In the listing below, find the line containing "purple marker: 0 -> 2". Write out that line and every line after it to the end, exactly and only those.

> DATA BLOCK:
———

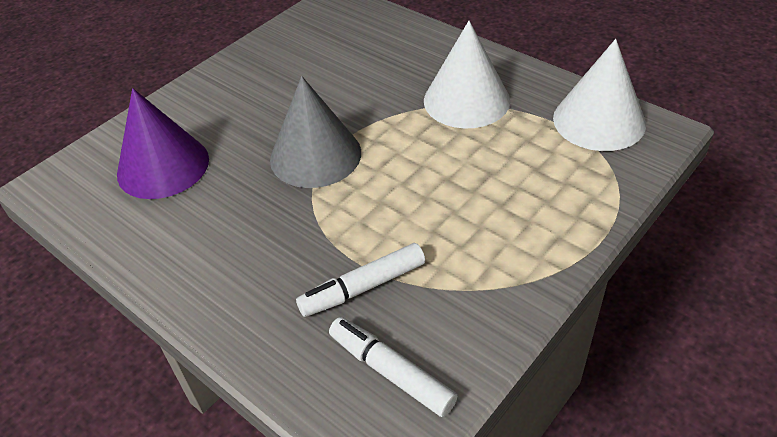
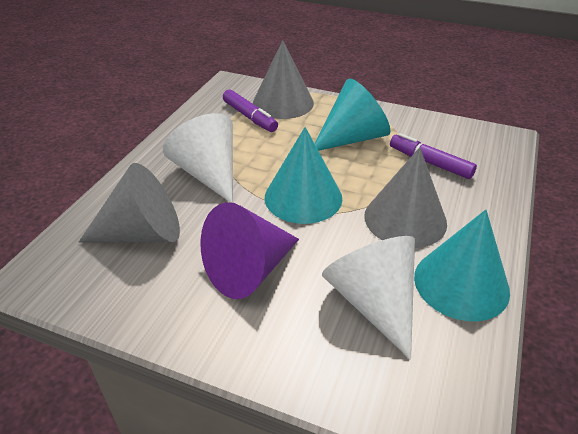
grey cone: 1 -> 3
purple marker: 0 -> 2
turquoise cone: 0 -> 3
white marker: 2 -> 0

———

> RESULT FOR THIS TASK:
purple marker: 0 -> 2
turquoise cone: 0 -> 3
white marker: 2 -> 0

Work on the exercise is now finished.